## Items from a dataset

※

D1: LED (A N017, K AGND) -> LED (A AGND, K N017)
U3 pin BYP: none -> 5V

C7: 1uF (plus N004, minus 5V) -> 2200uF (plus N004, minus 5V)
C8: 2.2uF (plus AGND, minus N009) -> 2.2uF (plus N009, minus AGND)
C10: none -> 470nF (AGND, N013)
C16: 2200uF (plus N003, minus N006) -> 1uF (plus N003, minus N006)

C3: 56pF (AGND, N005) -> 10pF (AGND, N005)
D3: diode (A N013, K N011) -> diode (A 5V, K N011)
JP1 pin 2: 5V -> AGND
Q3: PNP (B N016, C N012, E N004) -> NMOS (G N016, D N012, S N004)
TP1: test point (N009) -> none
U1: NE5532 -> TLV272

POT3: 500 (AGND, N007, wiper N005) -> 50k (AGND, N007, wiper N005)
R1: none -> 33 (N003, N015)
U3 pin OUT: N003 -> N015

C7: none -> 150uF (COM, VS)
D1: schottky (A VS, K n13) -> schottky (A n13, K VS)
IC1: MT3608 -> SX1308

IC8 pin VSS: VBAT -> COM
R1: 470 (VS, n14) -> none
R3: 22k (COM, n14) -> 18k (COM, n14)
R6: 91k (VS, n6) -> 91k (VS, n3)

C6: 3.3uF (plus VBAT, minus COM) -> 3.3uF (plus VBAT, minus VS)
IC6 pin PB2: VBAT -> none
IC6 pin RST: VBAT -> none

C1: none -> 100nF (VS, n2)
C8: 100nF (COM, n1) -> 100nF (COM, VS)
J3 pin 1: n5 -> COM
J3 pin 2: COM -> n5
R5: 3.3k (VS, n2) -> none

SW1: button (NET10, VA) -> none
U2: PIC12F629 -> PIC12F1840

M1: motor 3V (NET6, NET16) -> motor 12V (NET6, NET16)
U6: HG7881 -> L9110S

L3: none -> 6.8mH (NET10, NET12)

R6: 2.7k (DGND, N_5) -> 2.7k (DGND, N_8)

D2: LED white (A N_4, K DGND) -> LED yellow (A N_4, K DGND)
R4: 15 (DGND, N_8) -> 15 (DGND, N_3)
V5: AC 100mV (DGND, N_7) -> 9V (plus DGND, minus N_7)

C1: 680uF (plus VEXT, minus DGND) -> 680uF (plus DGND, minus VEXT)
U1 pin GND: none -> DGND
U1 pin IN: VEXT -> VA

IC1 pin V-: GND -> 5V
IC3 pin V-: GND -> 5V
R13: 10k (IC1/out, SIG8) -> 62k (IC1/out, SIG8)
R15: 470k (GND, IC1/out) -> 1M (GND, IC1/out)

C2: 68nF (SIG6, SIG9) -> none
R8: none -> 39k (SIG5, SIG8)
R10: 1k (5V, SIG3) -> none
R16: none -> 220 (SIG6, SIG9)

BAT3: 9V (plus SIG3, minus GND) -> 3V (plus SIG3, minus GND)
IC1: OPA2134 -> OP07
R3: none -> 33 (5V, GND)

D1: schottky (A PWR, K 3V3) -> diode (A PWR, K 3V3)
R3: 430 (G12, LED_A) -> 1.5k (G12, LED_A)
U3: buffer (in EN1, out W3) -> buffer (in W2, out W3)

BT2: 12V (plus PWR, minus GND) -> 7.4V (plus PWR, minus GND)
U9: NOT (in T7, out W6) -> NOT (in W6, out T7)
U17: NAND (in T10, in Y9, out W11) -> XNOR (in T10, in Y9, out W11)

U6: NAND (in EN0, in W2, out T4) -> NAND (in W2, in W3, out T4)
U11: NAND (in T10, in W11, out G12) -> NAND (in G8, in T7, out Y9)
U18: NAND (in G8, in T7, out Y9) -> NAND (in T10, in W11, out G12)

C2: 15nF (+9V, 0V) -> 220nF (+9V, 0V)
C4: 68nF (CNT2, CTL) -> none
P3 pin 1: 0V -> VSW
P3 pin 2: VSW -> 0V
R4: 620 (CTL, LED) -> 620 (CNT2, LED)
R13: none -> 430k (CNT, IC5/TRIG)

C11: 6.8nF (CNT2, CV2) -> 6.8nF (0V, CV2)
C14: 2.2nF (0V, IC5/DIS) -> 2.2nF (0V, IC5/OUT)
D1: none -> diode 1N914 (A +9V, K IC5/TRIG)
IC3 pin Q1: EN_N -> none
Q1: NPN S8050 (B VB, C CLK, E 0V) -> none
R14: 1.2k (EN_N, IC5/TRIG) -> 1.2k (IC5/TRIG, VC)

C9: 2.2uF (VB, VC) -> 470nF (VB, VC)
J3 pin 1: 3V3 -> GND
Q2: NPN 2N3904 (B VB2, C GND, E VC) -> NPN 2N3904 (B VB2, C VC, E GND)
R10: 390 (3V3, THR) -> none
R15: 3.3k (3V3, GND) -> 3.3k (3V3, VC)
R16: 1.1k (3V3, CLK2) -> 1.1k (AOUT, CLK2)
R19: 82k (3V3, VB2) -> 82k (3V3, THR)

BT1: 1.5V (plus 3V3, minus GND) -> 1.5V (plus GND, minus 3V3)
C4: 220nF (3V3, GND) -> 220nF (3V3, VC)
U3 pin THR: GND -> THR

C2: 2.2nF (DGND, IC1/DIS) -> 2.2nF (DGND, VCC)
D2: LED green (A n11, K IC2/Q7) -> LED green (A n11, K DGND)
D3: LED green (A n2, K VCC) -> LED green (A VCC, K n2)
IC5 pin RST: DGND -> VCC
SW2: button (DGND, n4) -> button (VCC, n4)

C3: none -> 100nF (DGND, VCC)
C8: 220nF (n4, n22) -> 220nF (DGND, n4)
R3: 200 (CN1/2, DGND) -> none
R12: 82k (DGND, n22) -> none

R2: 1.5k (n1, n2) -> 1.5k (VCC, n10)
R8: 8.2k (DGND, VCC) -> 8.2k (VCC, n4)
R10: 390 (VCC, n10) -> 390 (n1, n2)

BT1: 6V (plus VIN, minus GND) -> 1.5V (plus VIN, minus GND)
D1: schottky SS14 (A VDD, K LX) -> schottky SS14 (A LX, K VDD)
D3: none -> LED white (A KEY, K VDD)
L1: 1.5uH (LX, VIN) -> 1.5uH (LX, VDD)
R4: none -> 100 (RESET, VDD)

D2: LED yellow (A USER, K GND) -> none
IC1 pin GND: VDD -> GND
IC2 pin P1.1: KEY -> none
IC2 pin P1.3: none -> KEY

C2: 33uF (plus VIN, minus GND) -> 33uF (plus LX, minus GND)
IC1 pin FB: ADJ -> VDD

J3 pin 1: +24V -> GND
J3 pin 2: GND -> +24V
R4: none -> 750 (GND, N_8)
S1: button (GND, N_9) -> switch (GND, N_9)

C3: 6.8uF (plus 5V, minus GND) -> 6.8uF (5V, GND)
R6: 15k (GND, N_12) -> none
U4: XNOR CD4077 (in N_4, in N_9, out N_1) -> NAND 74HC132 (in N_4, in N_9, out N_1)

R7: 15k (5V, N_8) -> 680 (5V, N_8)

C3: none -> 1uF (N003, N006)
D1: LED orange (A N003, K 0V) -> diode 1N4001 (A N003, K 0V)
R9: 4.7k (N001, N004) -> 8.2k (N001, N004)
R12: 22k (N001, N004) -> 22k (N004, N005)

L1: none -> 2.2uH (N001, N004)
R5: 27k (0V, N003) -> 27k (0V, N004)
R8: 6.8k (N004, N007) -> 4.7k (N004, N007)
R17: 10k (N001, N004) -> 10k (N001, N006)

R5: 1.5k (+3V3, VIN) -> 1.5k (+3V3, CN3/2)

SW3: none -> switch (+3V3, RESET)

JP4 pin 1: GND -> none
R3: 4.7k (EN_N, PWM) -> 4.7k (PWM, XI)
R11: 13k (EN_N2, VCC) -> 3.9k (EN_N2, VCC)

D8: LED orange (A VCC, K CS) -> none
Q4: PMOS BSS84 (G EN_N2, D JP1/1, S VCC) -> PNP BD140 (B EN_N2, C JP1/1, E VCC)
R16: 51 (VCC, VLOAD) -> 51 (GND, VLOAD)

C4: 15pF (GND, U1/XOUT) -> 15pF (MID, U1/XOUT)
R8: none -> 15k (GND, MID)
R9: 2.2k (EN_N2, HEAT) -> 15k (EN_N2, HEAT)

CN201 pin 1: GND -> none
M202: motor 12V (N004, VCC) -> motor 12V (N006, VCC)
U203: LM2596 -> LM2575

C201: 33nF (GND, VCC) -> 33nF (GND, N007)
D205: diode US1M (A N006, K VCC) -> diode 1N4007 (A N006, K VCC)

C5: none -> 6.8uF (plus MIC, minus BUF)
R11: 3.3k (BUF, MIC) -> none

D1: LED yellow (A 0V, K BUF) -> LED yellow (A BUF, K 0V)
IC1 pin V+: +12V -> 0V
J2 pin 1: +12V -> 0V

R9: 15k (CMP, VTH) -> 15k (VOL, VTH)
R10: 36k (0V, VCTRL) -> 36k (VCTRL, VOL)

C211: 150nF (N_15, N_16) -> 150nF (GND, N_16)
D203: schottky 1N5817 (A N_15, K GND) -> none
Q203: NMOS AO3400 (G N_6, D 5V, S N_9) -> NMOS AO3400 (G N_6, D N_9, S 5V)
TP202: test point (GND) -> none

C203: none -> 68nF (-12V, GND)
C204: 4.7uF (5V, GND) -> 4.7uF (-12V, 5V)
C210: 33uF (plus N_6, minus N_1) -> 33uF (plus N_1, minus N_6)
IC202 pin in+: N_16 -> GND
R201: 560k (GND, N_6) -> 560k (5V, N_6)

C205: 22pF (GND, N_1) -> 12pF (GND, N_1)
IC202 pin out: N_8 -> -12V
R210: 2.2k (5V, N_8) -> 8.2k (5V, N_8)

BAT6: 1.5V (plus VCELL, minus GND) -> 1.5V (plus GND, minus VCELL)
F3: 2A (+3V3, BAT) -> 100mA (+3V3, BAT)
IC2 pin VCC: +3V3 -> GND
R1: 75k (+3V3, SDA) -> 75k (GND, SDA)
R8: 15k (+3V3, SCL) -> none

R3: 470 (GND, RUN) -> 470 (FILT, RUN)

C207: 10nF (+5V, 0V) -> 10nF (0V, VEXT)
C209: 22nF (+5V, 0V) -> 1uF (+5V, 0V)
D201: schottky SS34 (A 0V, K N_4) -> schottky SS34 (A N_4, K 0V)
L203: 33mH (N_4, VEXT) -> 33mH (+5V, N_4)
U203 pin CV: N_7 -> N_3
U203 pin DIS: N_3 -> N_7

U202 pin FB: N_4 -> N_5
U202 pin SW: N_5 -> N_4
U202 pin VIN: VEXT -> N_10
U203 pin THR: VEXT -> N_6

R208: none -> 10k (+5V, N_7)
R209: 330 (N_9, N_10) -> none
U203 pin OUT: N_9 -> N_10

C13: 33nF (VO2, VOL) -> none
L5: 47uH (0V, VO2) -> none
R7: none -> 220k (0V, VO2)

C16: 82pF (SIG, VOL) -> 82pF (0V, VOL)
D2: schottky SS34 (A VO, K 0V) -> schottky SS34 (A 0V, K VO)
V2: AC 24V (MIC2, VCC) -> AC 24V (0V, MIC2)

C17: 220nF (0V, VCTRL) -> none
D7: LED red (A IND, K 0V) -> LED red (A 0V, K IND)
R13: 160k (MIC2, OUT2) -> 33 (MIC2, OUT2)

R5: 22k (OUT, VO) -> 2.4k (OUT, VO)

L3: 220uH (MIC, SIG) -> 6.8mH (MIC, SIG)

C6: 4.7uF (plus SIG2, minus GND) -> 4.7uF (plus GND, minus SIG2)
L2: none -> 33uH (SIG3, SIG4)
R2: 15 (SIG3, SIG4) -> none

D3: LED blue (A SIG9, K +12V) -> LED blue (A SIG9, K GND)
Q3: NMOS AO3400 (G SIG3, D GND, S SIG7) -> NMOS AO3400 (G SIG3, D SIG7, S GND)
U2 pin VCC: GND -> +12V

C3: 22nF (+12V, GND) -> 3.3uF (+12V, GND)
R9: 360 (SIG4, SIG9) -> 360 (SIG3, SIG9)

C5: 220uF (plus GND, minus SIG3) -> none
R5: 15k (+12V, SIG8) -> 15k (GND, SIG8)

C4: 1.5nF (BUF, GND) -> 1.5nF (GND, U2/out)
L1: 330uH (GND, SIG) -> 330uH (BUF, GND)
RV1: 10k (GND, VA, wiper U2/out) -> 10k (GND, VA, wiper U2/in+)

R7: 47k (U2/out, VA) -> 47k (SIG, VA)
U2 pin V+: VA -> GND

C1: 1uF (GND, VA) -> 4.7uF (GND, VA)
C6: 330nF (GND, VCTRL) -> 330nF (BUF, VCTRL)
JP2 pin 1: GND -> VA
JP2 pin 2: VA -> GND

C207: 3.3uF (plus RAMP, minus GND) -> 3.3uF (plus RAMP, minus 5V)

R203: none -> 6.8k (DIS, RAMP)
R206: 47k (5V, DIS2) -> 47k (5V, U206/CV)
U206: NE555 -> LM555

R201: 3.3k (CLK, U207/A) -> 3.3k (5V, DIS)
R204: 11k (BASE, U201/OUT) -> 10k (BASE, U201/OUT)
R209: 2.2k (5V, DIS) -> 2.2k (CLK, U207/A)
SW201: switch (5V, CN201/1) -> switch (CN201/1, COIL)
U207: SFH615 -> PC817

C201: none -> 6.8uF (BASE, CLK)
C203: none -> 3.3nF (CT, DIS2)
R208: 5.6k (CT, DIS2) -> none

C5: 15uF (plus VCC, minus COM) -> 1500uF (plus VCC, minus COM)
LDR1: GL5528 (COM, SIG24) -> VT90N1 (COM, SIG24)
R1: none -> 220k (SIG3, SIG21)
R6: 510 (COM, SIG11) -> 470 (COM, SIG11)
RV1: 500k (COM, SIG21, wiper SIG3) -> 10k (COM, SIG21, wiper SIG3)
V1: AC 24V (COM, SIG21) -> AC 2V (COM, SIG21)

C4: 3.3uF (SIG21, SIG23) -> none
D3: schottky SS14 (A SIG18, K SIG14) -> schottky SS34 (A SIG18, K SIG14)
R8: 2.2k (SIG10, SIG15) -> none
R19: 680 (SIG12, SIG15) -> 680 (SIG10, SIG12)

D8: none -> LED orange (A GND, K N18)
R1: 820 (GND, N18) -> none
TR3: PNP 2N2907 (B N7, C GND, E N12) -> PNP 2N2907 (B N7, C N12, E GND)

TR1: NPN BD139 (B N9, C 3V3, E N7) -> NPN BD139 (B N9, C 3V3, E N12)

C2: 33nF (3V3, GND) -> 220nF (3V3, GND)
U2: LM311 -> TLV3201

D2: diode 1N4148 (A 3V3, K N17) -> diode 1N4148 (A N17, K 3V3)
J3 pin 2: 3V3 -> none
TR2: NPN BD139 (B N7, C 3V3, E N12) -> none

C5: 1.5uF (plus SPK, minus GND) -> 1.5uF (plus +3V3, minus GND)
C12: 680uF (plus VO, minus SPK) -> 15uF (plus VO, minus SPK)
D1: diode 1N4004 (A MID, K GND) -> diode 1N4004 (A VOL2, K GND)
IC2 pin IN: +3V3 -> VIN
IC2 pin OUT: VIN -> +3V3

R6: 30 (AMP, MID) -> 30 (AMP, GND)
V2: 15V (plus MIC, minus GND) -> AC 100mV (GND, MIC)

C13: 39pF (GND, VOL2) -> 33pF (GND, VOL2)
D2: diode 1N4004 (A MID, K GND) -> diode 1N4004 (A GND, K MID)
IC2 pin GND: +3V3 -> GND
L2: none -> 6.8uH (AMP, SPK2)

※

## What you will do
Reprint exactly the lines above that start at the one with "IC3 pin V-: GND -> 5V" and end at the one with "D2: LED green", keeping both and adding none.

## Exercise response
IC3 pin V-: GND -> 5V
R13: 10k (IC1/out, SIG8) -> 62k (IC1/out, SIG8)
R15: 470k (GND, IC1/out) -> 1M (GND, IC1/out)

C2: 68nF (SIG6, SIG9) -> none
R8: none -> 39k (SIG5, SIG8)
R10: 1k (5V, SIG3) -> none
R16: none -> 220 (SIG6, SIG9)

BAT3: 9V (plus SIG3, minus GND) -> 3V (plus SIG3, minus GND)
IC1: OPA2134 -> OP07
R3: none -> 33 (5V, GND)

D1: schottky (A PWR, K 3V3) -> diode (A PWR, K 3V3)
R3: 430 (G12, LED_A) -> 1.5k (G12, LED_A)
U3: buffer (in EN1, out W3) -> buffer (in W2, out W3)

BT2: 12V (plus PWR, minus GND) -> 7.4V (plus PWR, minus GND)
U9: NOT (in T7, out W6) -> NOT (in W6, out T7)
U17: NAND (in T10, in Y9, out W11) -> XNOR (in T10, in Y9, out W11)

U6: NAND (in EN0, in W2, out T4) -> NAND (in W2, in W3, out T4)
U11: NAND (in T10, in W11, out G12) -> NAND (in G8, in T7, out Y9)
U18: NAND (in G8, in T7, out Y9) -> NAND (in T10, in W11, out G12)

C2: 15nF (+9V, 0V) -> 220nF (+9V, 0V)
C4: 68nF (CNT2, CTL) -> none
P3 pin 1: 0V -> VSW
P3 pin 2: VSW -> 0V
R4: 620 (CTL, LED) -> 620 (CNT2, LED)
R13: none -> 430k (CNT, IC5/TRIG)

C11: 6.8nF (CNT2, CV2) -> 6.8nF (0V, CV2)
C14: 2.2nF (0V, IC5/DIS) -> 2.2nF (0V, IC5/OUT)
D1: none -> diode 1N914 (A +9V, K IC5/TRIG)
IC3 pin Q1: EN_N -> none
Q1: NPN S8050 (B VB, C CLK, E 0V) -> none
R14: 1.2k (EN_N, IC5/TRIG) -> 1.2k (IC5/TRIG, VC)

C9: 2.2uF (VB, VC) -> 470nF (VB, VC)
J3 pin 1: 3V3 -> GND
Q2: NPN 2N3904 (B VB2, C GND, E VC) -> NPN 2N3904 (B VB2, C VC, E GND)
R10: 390 (3V3, THR) -> none
R15: 3.3k (3V3, GND) -> 3.3k (3V3, VC)
R16: 1.1k (3V3, CLK2) -> 1.1k (AOUT, CLK2)
R19: 82k (3V3, VB2) -> 82k (3V3, THR)

BT1: 1.5V (plus 3V3, minus GND) -> 1.5V (plus GND, minus 3V3)
C4: 220nF (3V3, GND) -> 220nF (3V3, VC)
U3 pin THR: GND -> THR

C2: 2.2nF (DGND, IC1/DIS) -> 2.2nF (DGND, VCC)
D2: LED green (A n11, K IC2/Q7) -> LED green (A n11, K DGND)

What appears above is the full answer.